- YOUR ASSIGNMENT -
Would you set down the data below exactly as shown?

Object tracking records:
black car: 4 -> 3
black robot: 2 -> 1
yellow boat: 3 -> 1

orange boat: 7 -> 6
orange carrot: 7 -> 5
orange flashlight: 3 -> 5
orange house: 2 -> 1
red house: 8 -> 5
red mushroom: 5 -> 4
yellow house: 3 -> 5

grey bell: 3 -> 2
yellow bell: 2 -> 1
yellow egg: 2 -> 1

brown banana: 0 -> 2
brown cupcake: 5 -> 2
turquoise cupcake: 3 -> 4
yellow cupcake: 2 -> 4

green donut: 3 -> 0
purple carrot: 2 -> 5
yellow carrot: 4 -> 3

- RESULT -
black car: 4 -> 3
black robot: 2 -> 1
yellow boat: 3 -> 1

orange boat: 7 -> 6
orange carrot: 7 -> 5
orange flashlight: 3 -> 5
orange house: 2 -> 1
red house: 8 -> 5
red mushroom: 5 -> 4
yellow house: 3 -> 5

grey bell: 3 -> 2
yellow bell: 2 -> 1
yellow egg: 2 -> 1

brown banana: 0 -> 2
brown cupcake: 5 -> 2
turquoise cupcake: 3 -> 4
yellow cupcake: 2 -> 4

green donut: 3 -> 0
purple carrot: 2 -> 5
yellow carrot: 4 -> 3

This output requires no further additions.